(REQUIRED WORK) Look through the entries below and count every line in which "purple" appears; reply with the number only.

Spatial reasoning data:
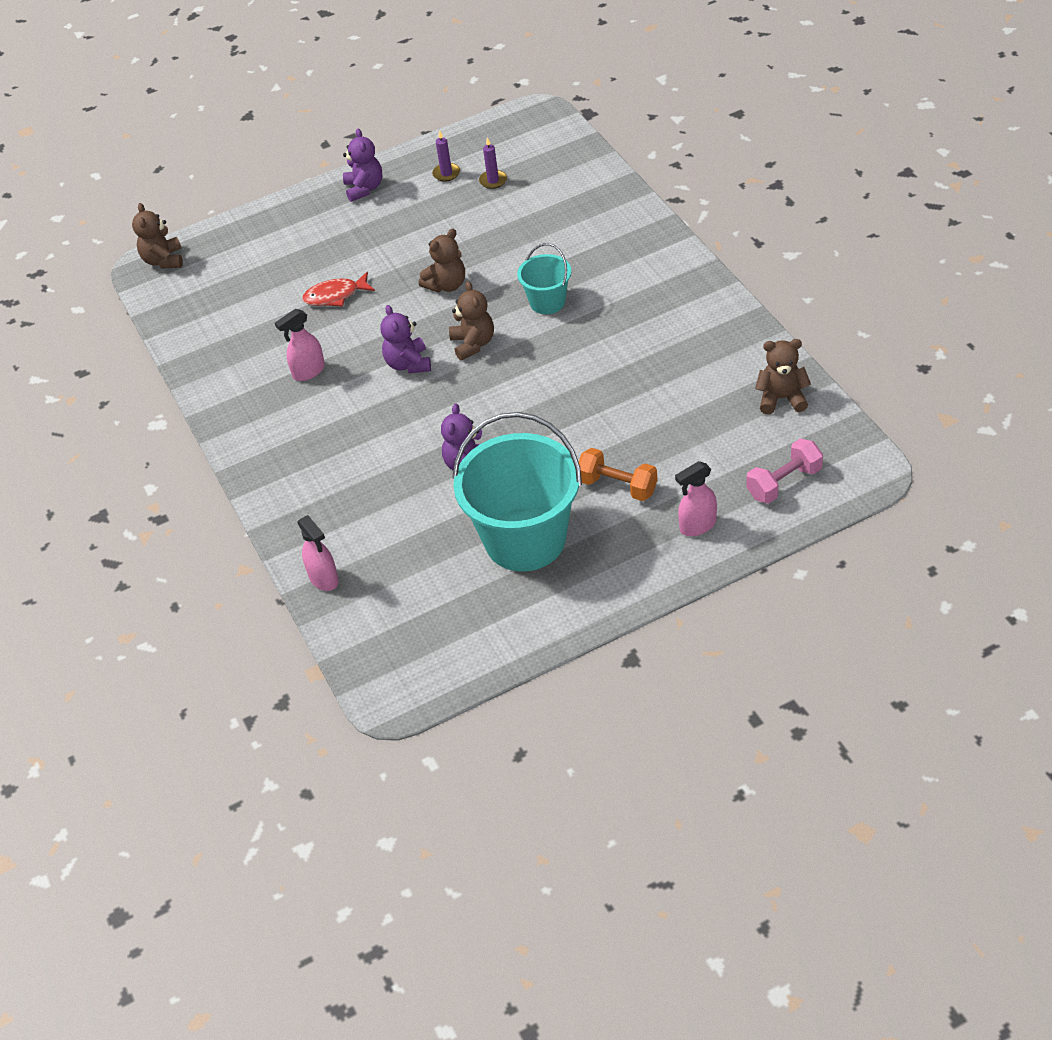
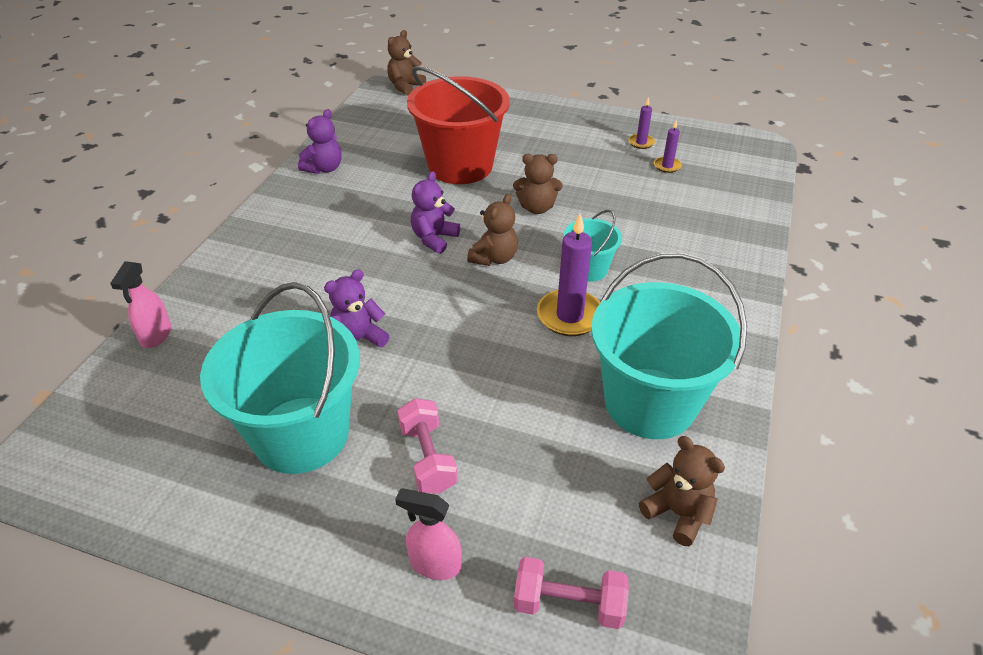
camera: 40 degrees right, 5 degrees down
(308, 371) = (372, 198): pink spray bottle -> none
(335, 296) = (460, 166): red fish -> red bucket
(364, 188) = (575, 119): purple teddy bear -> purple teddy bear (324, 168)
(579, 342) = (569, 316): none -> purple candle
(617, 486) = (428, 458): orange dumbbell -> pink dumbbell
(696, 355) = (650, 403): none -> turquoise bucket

(TASK RESPONSE) 2